• [Stated goal]
Please pick out each line of the listing that contains the string "kern". Uppercase and lowercase letters must match.

--- begin ---

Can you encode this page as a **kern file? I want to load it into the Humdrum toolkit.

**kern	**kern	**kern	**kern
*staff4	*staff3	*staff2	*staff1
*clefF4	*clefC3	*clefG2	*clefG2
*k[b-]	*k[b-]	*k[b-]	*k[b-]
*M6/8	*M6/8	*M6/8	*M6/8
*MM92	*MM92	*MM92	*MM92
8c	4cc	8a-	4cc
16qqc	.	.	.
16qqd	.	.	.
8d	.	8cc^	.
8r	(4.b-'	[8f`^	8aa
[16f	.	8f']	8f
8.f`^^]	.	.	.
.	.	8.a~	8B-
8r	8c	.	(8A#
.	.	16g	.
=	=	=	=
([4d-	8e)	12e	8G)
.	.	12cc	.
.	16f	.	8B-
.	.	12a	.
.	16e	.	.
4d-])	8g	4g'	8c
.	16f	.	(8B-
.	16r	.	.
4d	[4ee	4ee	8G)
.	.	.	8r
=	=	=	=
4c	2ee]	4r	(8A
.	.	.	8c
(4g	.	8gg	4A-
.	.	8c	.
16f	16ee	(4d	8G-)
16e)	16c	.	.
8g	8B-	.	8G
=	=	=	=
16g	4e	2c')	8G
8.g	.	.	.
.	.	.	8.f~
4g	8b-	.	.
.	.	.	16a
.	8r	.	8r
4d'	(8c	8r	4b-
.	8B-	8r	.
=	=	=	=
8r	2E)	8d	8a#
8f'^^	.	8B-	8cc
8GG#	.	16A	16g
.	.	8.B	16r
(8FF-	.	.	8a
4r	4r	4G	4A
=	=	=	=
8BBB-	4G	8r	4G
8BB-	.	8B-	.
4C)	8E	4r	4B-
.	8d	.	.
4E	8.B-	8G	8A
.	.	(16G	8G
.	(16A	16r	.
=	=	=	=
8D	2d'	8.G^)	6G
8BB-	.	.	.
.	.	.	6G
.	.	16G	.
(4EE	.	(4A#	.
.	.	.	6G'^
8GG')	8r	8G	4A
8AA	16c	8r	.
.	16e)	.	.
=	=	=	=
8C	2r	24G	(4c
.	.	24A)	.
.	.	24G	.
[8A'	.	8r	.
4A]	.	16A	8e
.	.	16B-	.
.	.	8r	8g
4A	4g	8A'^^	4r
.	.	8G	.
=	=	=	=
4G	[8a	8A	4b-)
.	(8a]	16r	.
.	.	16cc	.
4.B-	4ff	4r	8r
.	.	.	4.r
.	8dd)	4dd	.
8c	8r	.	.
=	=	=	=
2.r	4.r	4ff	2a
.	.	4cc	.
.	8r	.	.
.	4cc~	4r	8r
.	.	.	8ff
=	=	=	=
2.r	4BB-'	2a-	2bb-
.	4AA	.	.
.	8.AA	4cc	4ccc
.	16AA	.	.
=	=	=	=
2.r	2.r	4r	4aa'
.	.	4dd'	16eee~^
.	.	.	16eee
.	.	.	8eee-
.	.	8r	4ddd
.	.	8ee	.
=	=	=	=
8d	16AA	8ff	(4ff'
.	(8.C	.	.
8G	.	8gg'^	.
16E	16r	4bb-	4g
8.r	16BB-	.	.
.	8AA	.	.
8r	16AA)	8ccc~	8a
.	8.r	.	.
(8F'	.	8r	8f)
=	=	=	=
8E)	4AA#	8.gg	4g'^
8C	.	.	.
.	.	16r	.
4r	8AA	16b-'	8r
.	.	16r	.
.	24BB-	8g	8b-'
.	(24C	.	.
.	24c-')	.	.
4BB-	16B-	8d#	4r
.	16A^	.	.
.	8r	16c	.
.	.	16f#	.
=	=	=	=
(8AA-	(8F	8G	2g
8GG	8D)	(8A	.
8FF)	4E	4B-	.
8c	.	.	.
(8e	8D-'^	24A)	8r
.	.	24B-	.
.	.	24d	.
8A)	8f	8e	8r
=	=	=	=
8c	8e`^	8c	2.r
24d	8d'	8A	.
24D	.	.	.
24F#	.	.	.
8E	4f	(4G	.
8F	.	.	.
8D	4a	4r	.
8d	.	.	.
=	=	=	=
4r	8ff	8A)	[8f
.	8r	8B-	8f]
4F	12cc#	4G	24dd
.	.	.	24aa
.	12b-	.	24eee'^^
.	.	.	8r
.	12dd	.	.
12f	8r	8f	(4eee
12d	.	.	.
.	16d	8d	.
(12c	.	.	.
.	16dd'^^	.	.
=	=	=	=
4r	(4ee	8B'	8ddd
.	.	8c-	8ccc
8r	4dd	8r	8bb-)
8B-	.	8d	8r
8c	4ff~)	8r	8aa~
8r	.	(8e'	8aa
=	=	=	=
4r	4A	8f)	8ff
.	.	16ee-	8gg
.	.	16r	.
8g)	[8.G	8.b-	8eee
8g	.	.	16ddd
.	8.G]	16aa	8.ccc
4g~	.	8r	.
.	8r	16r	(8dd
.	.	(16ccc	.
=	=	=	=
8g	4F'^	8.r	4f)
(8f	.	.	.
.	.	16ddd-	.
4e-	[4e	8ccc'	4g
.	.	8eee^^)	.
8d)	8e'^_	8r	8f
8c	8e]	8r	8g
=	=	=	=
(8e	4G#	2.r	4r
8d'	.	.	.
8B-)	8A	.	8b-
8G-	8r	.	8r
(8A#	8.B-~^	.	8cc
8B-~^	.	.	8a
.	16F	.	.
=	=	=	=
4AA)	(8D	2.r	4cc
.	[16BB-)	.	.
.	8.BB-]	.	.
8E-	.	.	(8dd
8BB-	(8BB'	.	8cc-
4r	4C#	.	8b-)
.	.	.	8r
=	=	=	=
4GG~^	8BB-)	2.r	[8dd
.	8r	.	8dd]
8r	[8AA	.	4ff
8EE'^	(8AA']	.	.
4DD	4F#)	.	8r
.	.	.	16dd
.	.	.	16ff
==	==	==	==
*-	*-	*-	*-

--- end ---

• [Task answer]
Can you encode this page as a **kern file? I want to load it into the Humdrum toolkit.
**kern	**kern	**kern	**kern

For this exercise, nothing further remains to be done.